■ **What you are asked to do**
Your copy of the listing should be exact and should contain no pictures.

*** Opening of Data records ***

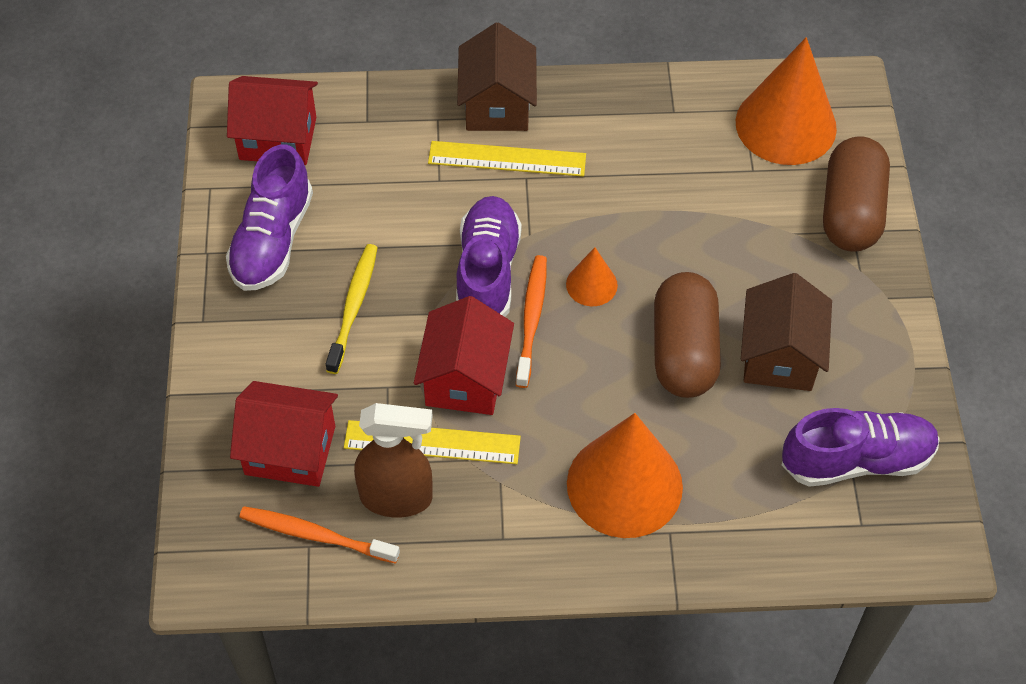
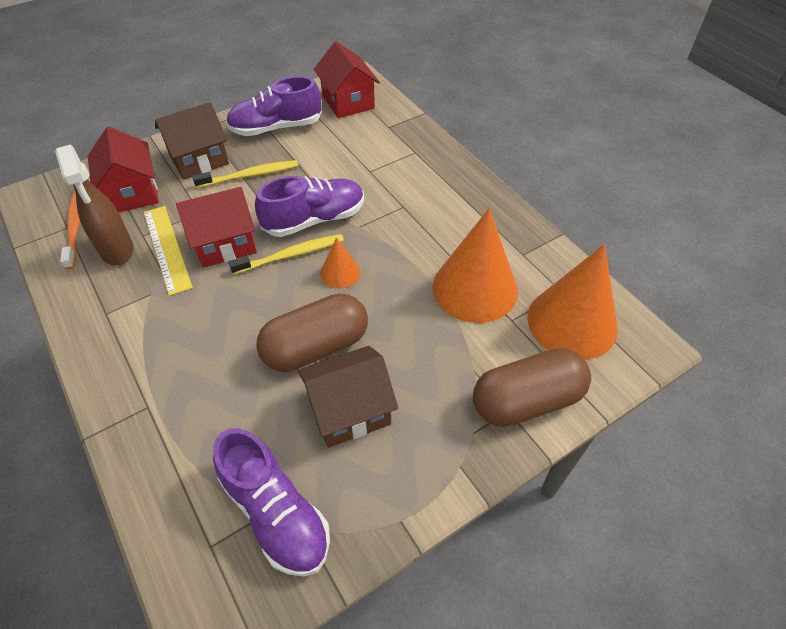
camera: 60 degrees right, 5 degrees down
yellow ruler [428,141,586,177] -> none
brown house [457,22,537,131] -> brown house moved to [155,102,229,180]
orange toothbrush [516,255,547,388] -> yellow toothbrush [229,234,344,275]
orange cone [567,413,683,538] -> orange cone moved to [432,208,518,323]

*** Close of Data records ***

■ **Solved exercise**
camera: 60 degrees right, 5 degrees down
yellow ruler [428,141,586,177] -> none
brown house [457,22,537,131] -> brown house moved to [155,102,229,180]
orange toothbrush [516,255,547,388] -> yellow toothbrush [229,234,344,275]
orange cone [567,413,683,538] -> orange cone moved to [432,208,518,323]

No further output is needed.